- Requirement
The reply should hold every line of the listing exactly, and none of its images.

- Records shown
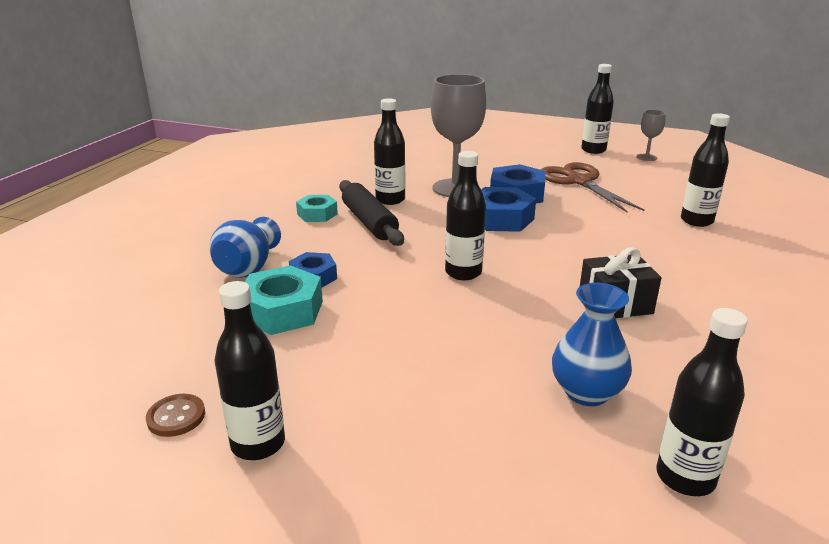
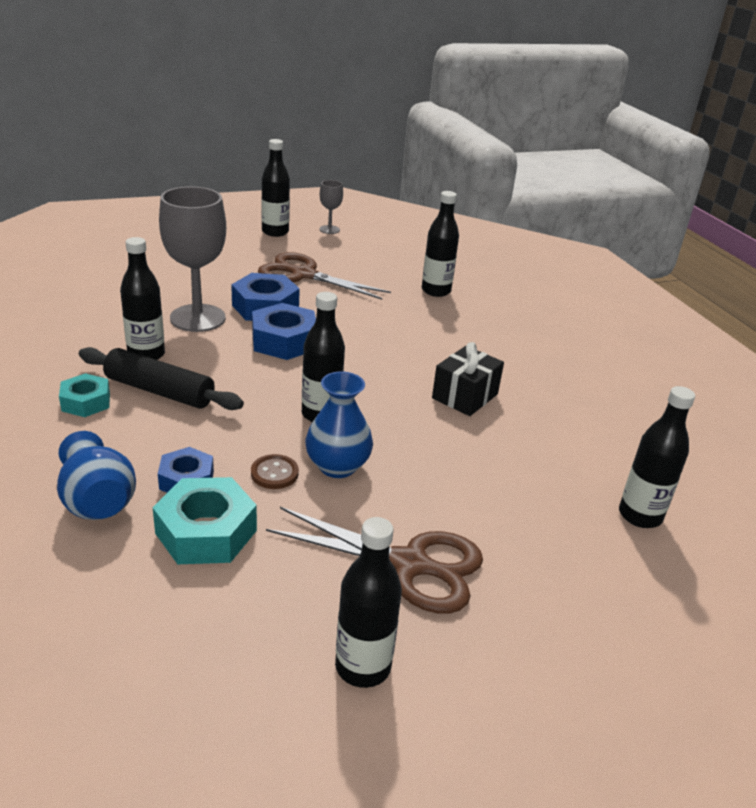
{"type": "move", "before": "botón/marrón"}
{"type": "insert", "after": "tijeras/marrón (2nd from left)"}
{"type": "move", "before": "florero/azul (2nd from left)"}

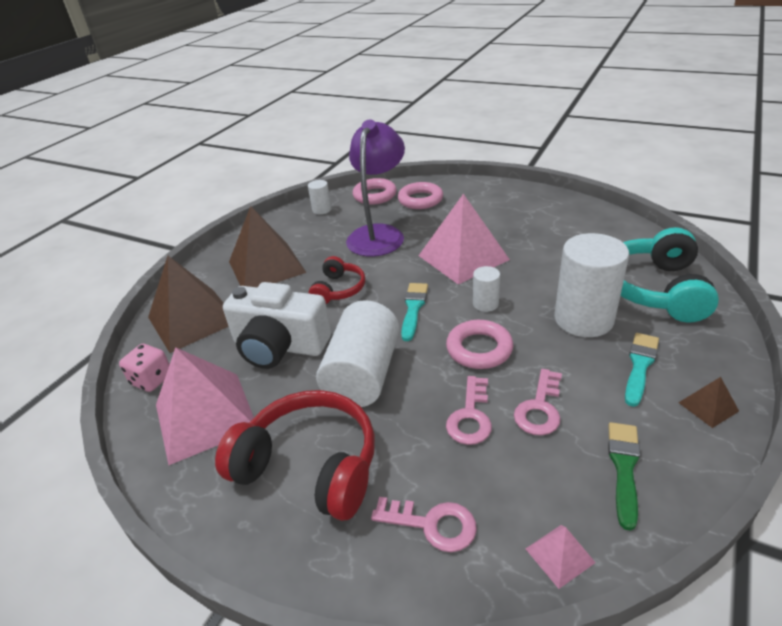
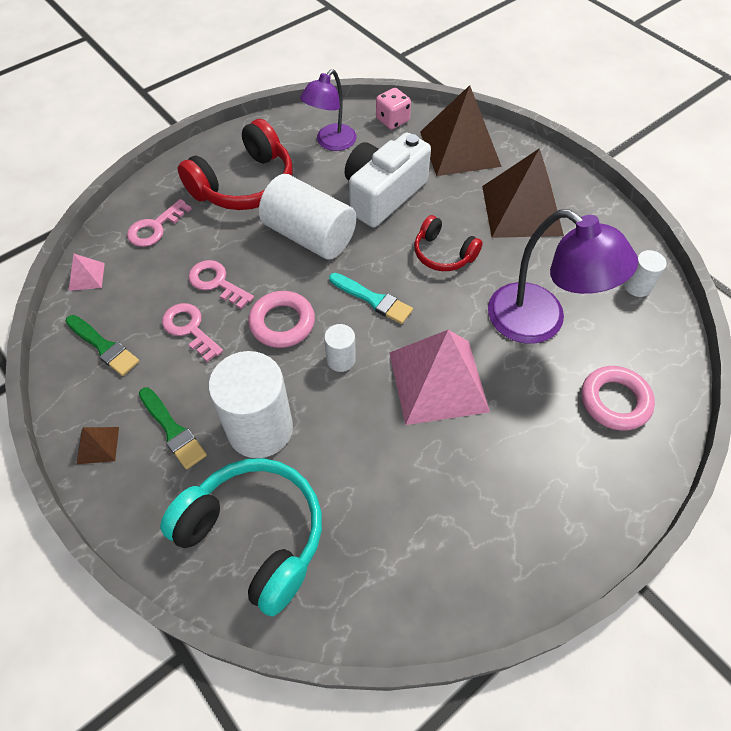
{"type": "recolor", "before": "pincel/turquesa (2nd from left)", "after": "pincel/verde (2nd from left)"}
{"type": "replace", "before": "pirámide/rosa (1st from left)", "after": "lámpara/morado (1st from left)"}
{"type": "delete", "before": "anillo/rosa (1st from left)"}

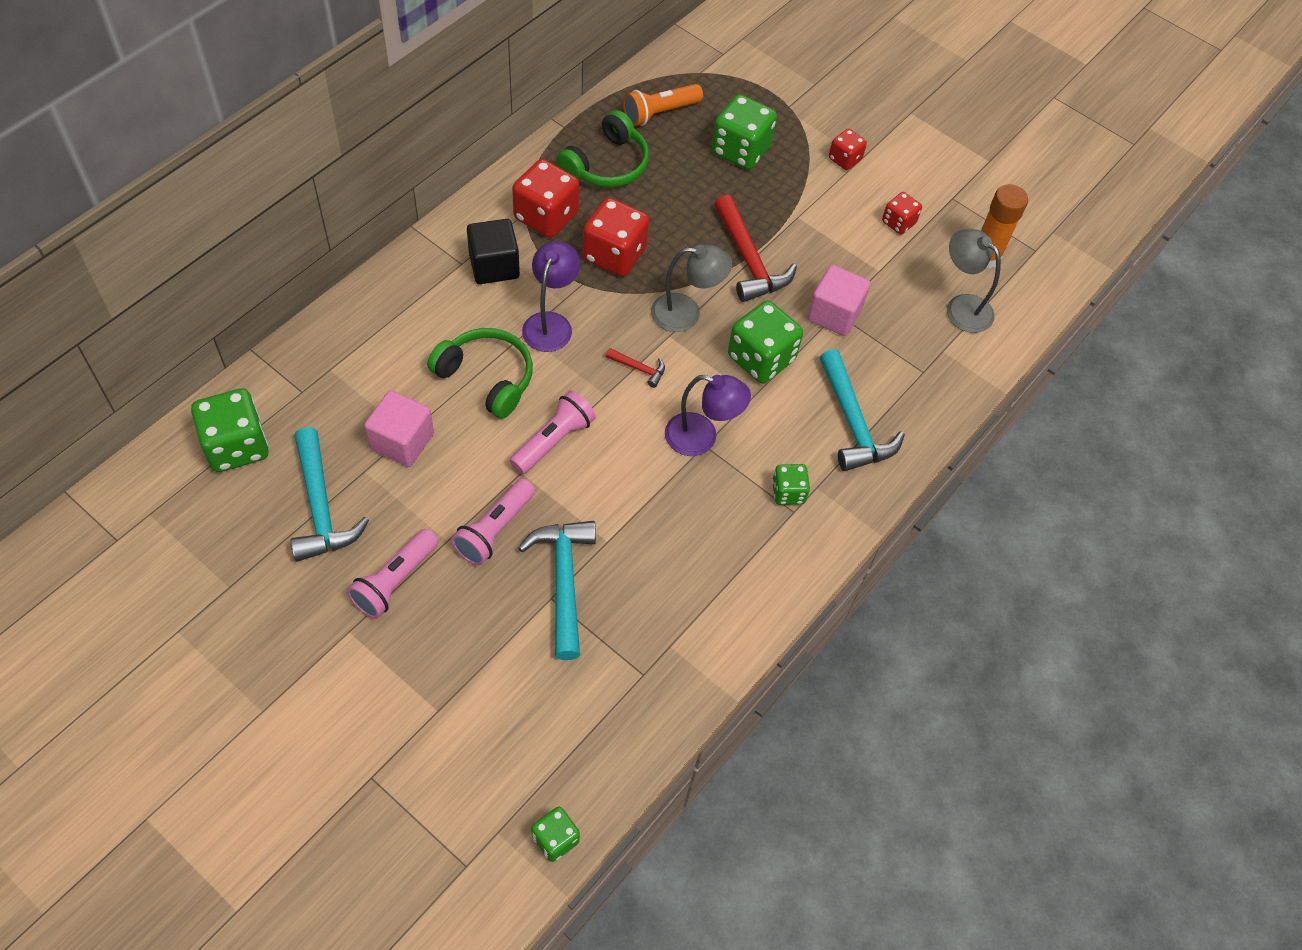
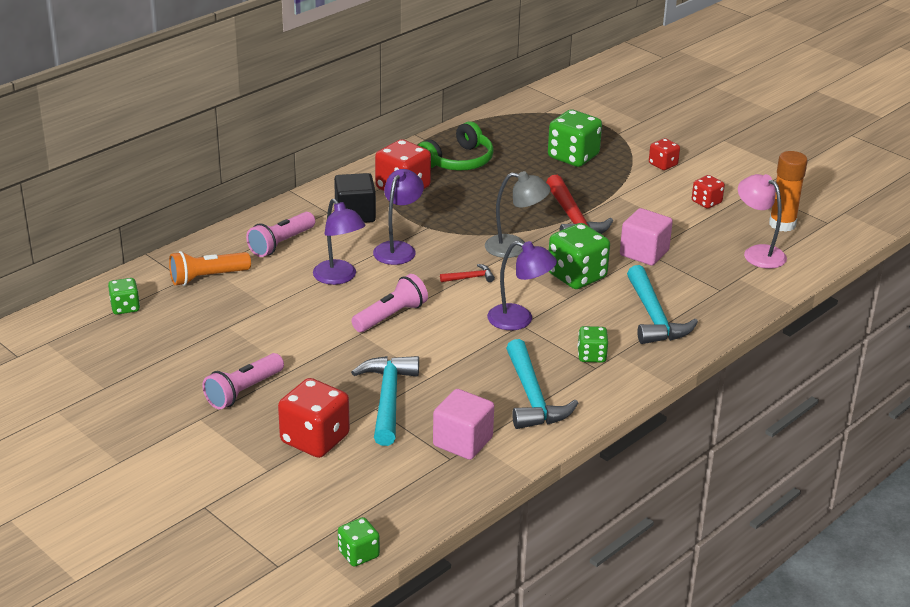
{"type": "resize", "before": "dado/verde (1st from left)", "scale": 0.56}
{"type": "move", "before": "lámpara de mano/naranja"}
{"type": "move", "before": "lámpara de mano/rosa (2nd from left)"}
{"type": "move", "before": "dado/rojo (2nd from left in the first image)", "after": "dado/rojo (1st from left)"}
{"type": "replace", "before": "auriculares/verde (1st from left)", "after": "lámpara/morado (1st from left)"}
{"type": "move", "before": "cubo/rosa (1st from left)"}
{"type": "rotate", "before": "martillo/rojo (1st from left)", "turn": -45}
{"type": "move", "before": "martillo/turquesa (1st from left in the first image)", "after": "martillo/turquesa (2nd from left)"}
{"type": "recolor", "before": "lámpara/gris (2nd from left)", "after": "lámpara/rosa"}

- Solved exercise
{"type": "move", "before": "botón/marrón"}
{"type": "insert", "after": "tijeras/marrón (2nd from left)"}
{"type": "move", "before": "florero/azul (2nd from left)"}

{"type": "recolor", "before": "pincel/turquesa (2nd from left)", "after": "pincel/verde (2nd from left)"}
{"type": "replace", "before": "pirámide/rosa (1st from left)", "after": "lámpara/morado (1st from left)"}
{"type": "delete", "before": "anillo/rosa (1st from left)"}

{"type": "resize", "before": "dado/verde (1st from left)", "scale": 0.56}
{"type": "move", "before": "lámpara de mano/naranja"}
{"type": "move", "before": "lámpara de mano/rosa (2nd from left)"}
{"type": "move", "before": "dado/rojo (2nd from left in the first image)", "after": "dado/rojo (1st from left)"}
{"type": "replace", "before": "auriculares/verde (1st from left)", "after": "lámpara/morado (1st from left)"}
{"type": "move", "before": "cubo/rosa (1st from left)"}
{"type": "rotate", "before": "martillo/rojo (1st from left)", "turn": -45}
{"type": "move", "before": "martillo/turquesa (1st from left in the first image)", "after": "martillo/turquesa (2nd from left)"}
{"type": "recolor", "before": "lámpara/gris (2nd from left)", "after": "lámpara/rosa"}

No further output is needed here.